Object state change records
· · · ·

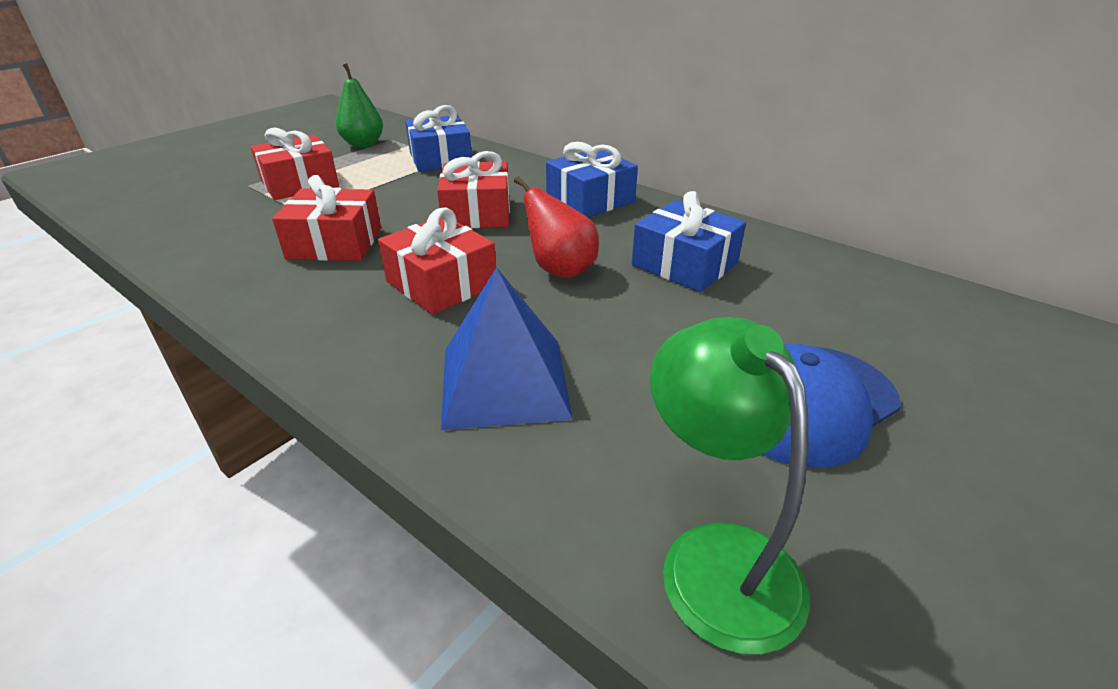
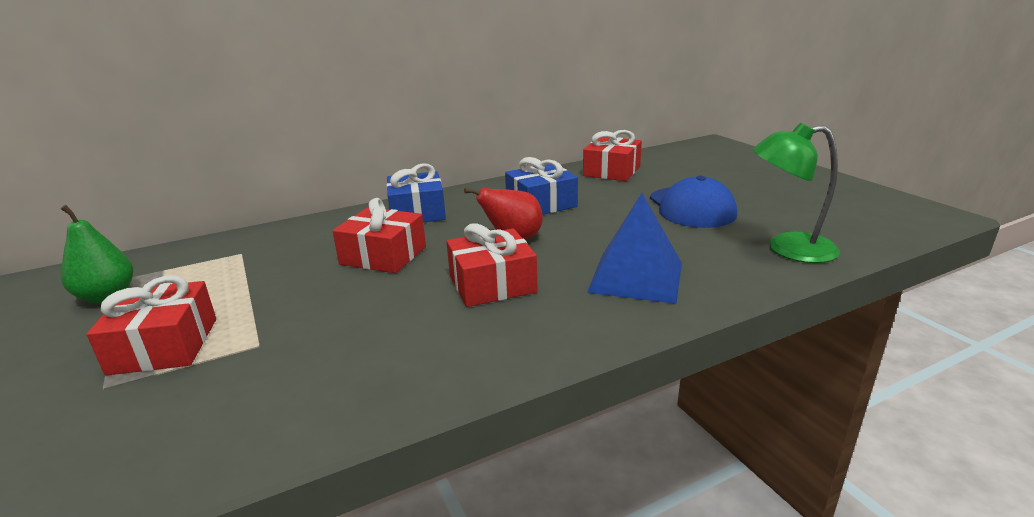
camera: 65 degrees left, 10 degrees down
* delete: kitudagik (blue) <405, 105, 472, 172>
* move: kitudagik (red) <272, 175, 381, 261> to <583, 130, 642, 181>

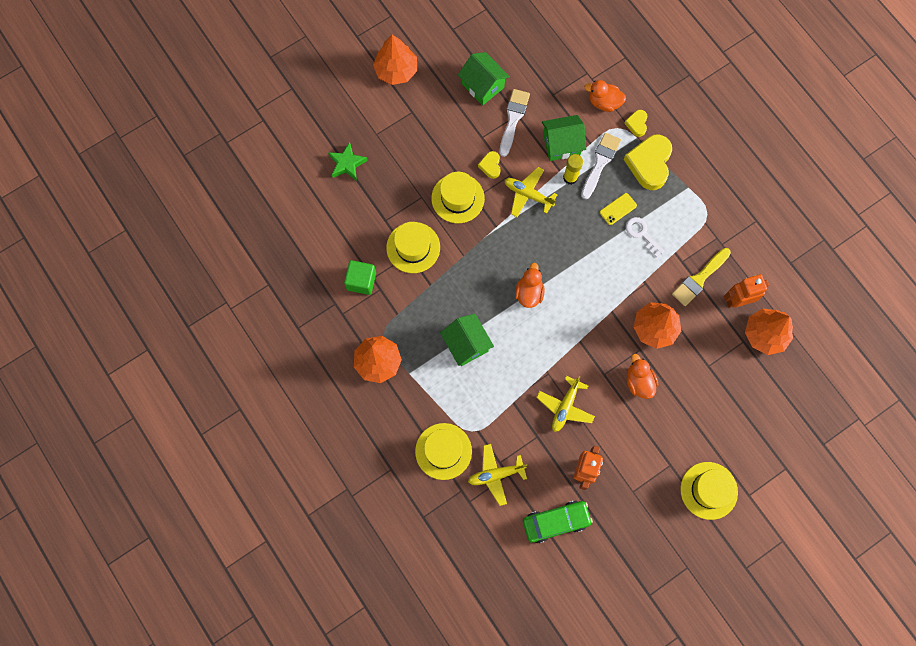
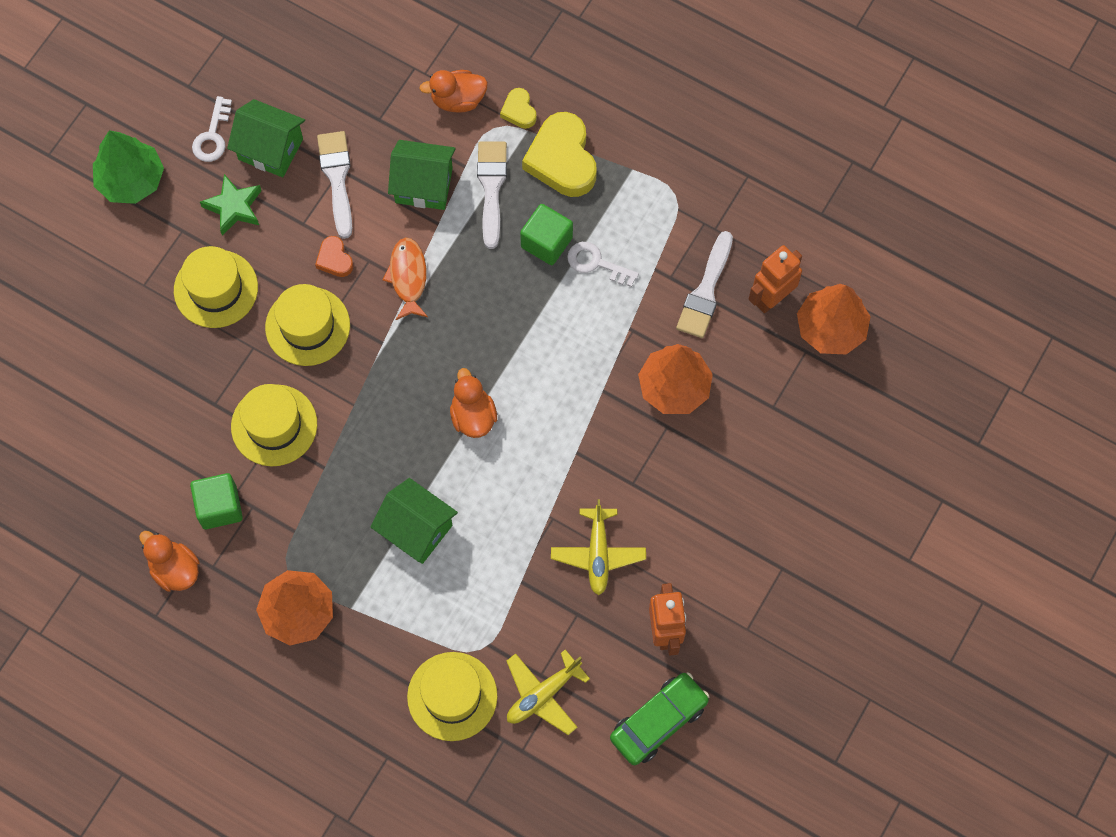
camera: 25 degrees left, 5 degrees down
* delete: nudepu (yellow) <563, 154, 583, 185>
* insert:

· · · ·

Problem description: Repeat each line above exactly as it reads, omitting any pictures.

Solution for this task:
camera: 65 degrees left, 10 degrees down
* delete: kitudagik (blue) <405, 105, 472, 172>
* move: kitudagik (red) <272, 175, 381, 261> to <583, 130, 642, 181>

camera: 25 degrees left, 5 degrees down
* delete: nudepu (yellow) <563, 154, 583, 185>
* insert:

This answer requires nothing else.